> [What is needed]: Write the data out again exactly, with no pictures.

> [Task inputs]:
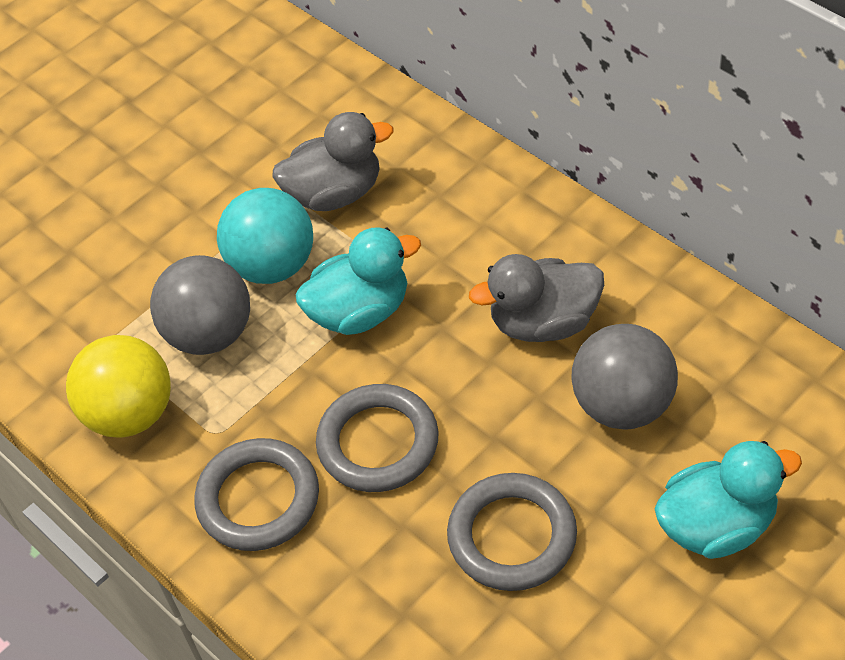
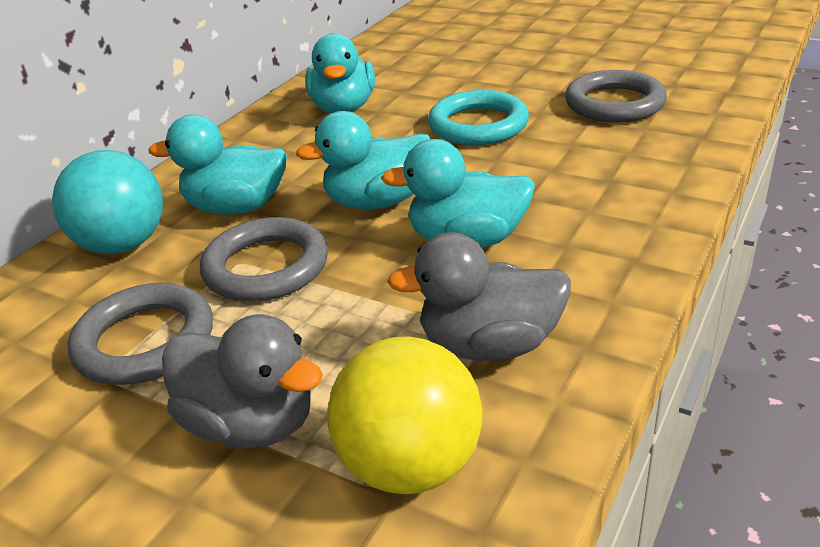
grey ball: 2 -> 0
turquoise duck: 2 -> 4
turquoise ring: 0 -> 1

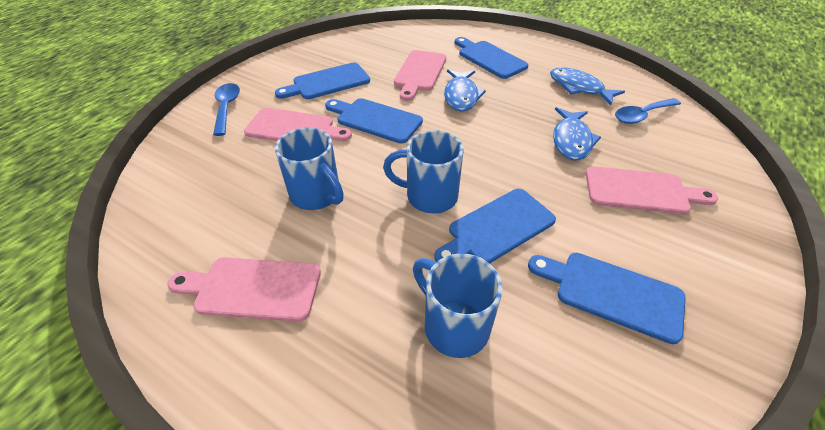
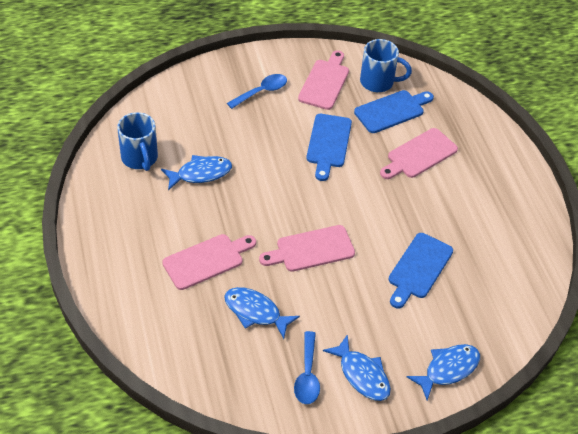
blue cutting board: 5 -> 3
blue fish: 3 -> 4
blue mug: 3 -> 2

> [Completed exercise]:
grey ball: 2 -> 0
turquoise duck: 2 -> 4
turquoise ring: 0 -> 1

blue cutting board: 5 -> 3
blue fish: 3 -> 4
blue mug: 3 -> 2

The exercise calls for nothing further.